#### [YOUR INSTRUCTIONS]
Apart from the pictures, return every line of the listing exactly.

▬▬▬▬▬▬▬▬▬▬

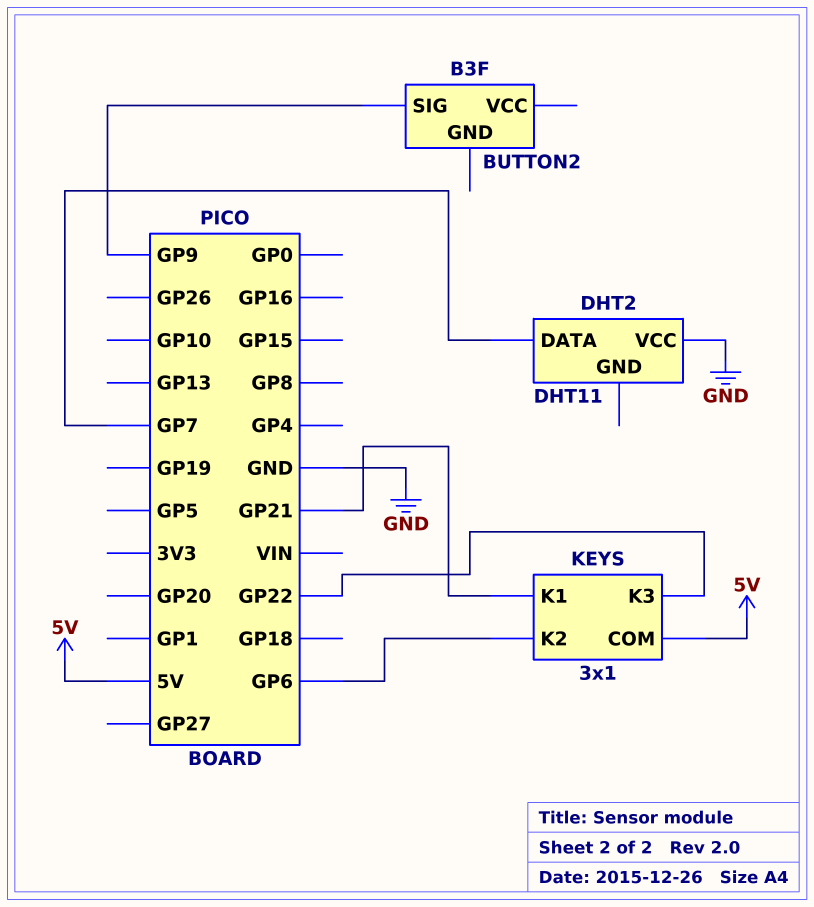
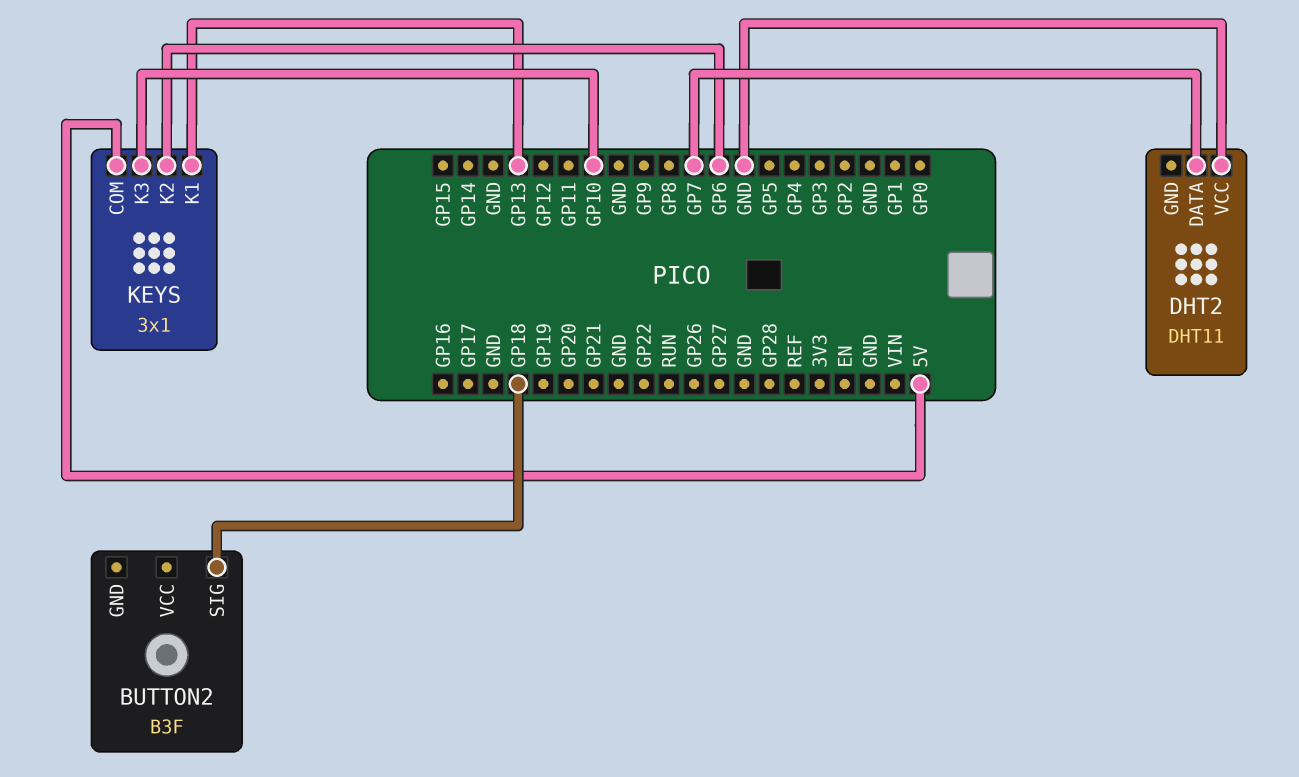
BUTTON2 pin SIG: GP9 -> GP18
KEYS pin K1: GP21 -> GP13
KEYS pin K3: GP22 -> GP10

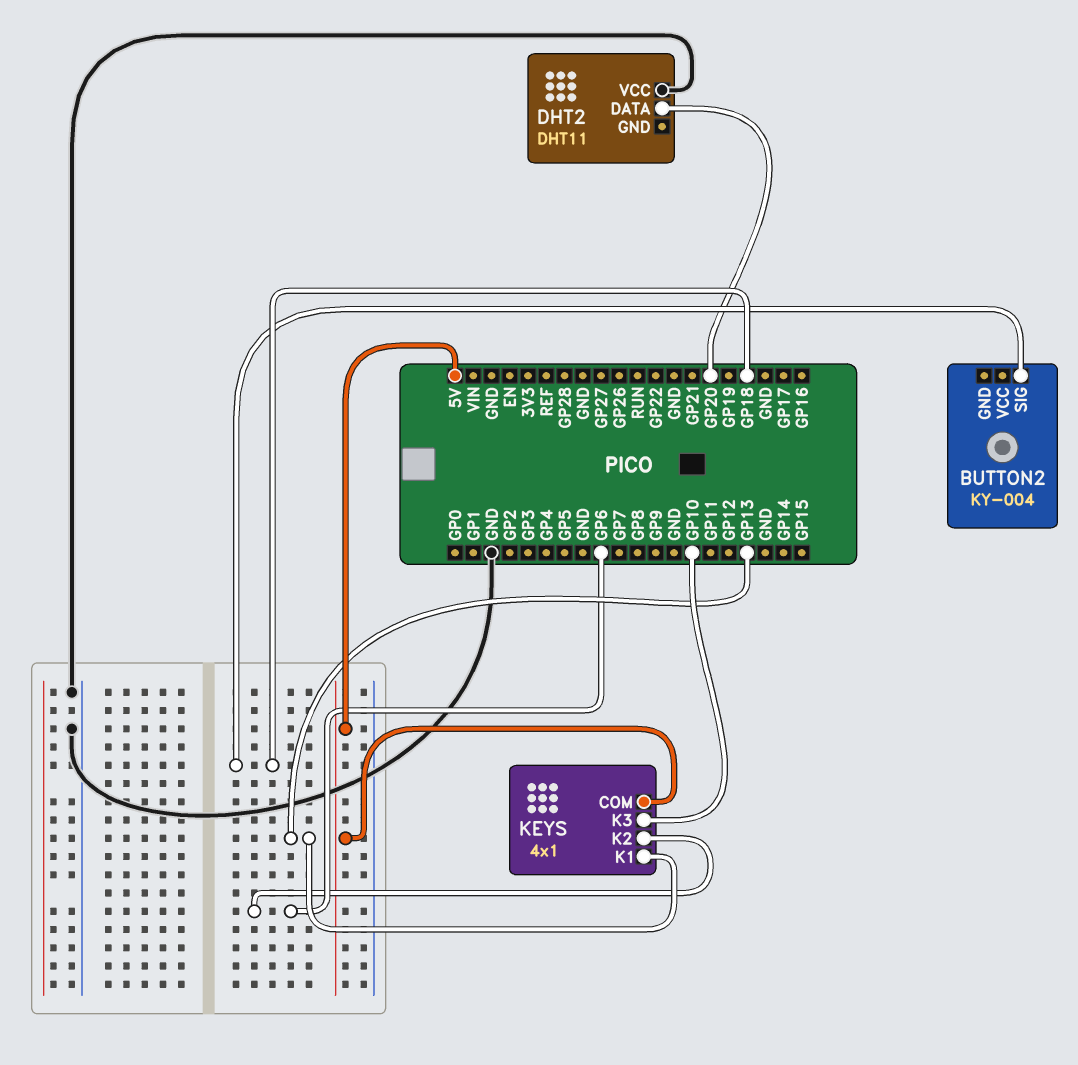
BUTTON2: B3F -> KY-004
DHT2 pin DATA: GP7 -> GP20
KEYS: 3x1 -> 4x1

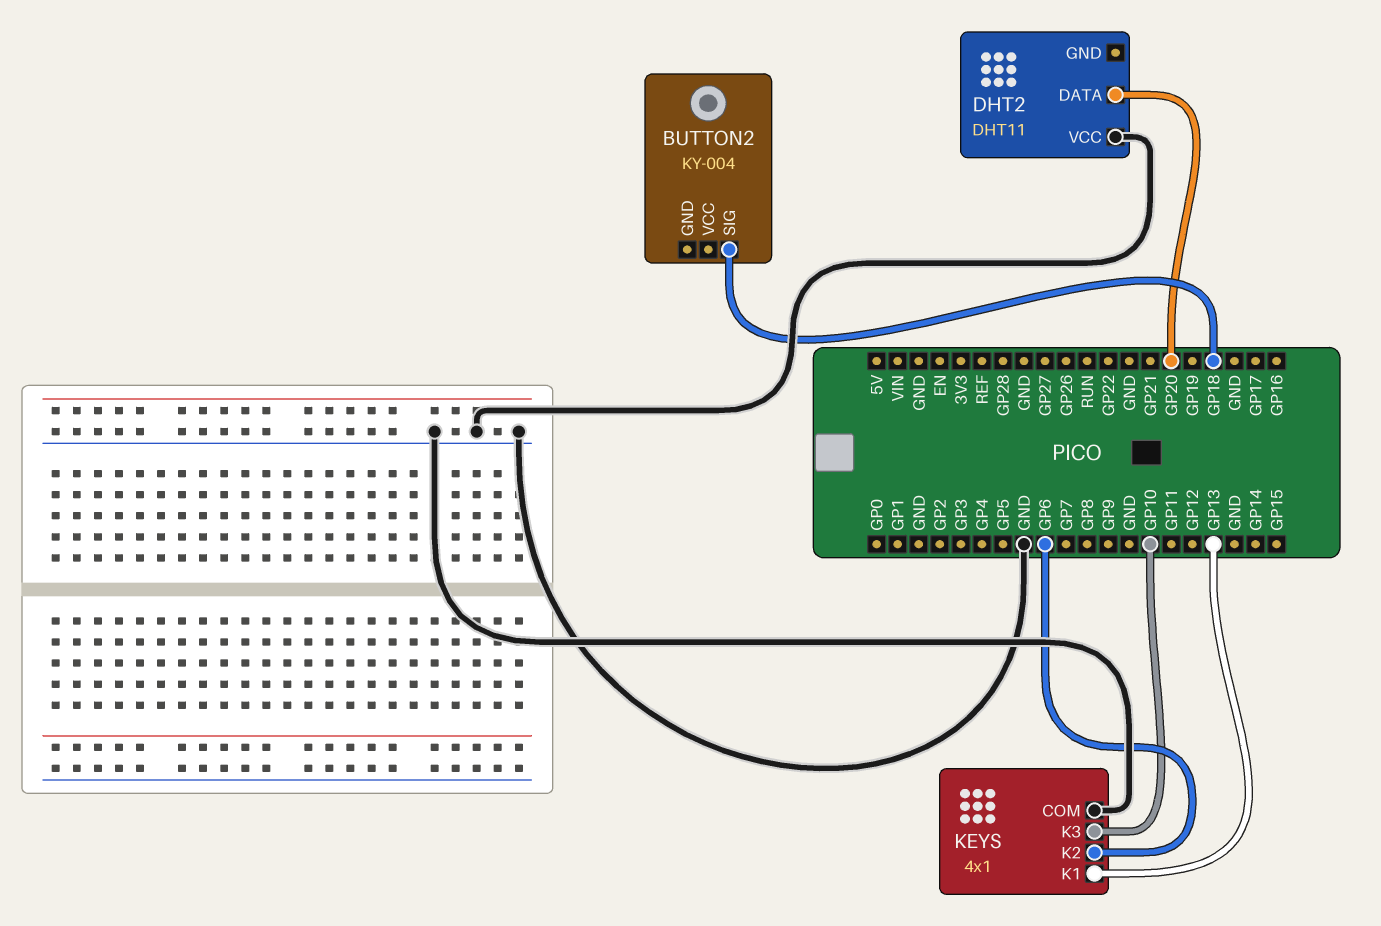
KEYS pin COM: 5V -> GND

▬▬▬▬▬▬▬▬▬▬

#### [ANSWER SECTION]
BUTTON2 pin SIG: GP9 -> GP18
KEYS pin K1: GP21 -> GP13
KEYS pin K3: GP22 -> GP10

BUTTON2: B3F -> KY-004
DHT2 pin DATA: GP7 -> GP20
KEYS: 3x1 -> 4x1

KEYS pin COM: 5V -> GND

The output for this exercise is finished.